### About this exercise
Within the records below, find the line with "cyan square: (194, 179)" and the line with "black line: (148, 62) -> (94, 20), moved", then reproduce exactly those two lines and all lines between them, without any picture.

──────── Working data ────────

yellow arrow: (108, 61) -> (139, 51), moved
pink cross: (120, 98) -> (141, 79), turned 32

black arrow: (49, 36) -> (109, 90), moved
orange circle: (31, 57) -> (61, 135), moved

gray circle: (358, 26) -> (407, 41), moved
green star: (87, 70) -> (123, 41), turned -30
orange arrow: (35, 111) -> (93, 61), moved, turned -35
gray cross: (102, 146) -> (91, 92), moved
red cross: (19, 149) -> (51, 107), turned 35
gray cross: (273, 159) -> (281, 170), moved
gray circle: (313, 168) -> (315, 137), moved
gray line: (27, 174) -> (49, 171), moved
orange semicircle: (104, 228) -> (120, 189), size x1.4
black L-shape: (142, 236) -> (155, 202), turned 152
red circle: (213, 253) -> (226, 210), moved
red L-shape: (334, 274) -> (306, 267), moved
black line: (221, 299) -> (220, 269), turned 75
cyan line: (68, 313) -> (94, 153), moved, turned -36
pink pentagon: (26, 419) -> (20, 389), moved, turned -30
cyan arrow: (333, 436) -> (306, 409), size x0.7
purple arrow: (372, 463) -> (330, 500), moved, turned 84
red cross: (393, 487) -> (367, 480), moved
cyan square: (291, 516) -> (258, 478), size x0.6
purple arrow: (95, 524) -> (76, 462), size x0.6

────────
──────── Working data ────────

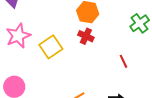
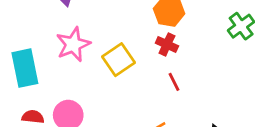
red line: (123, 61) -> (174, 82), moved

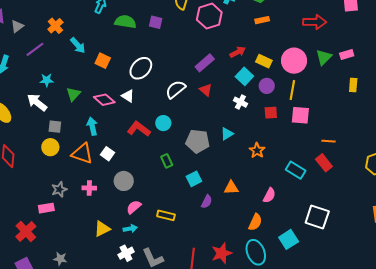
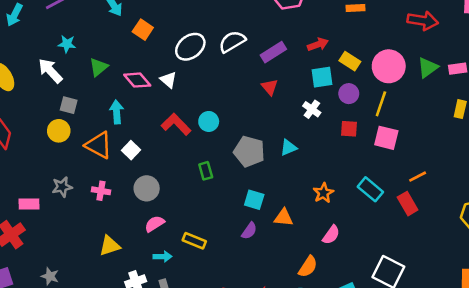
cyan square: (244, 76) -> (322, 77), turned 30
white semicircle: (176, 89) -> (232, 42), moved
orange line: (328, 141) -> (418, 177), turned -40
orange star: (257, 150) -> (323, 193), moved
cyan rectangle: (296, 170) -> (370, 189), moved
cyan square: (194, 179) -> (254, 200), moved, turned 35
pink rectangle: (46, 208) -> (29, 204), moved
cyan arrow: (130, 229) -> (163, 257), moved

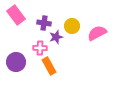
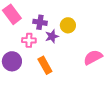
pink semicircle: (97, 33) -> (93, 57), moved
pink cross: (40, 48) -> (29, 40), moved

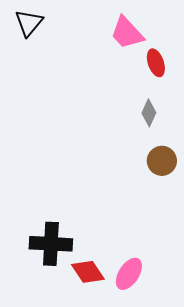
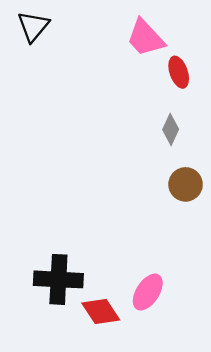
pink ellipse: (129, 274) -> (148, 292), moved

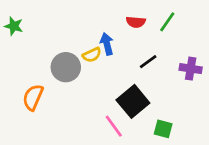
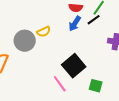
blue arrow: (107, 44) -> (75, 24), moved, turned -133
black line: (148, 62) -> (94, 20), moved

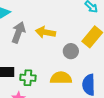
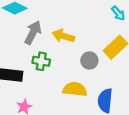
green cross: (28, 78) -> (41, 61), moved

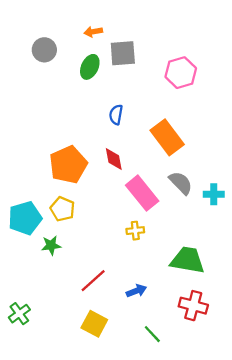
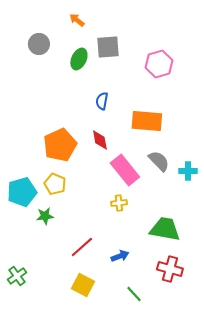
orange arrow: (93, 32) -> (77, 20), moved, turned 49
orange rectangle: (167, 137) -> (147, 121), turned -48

────────

### Your response
cyan square: (194, 179) -> (254, 200), moved, turned 35
pink rectangle: (46, 208) -> (29, 204), moved
cyan arrow: (130, 229) -> (163, 257), moved

pink semicircle: (97, 33) -> (93, 57), moved
pink cross: (40, 48) -> (29, 40), moved

pink ellipse: (129, 274) -> (148, 292), moved

blue arrow: (107, 44) -> (75, 24), moved, turned -133
black line: (148, 62) -> (94, 20), moved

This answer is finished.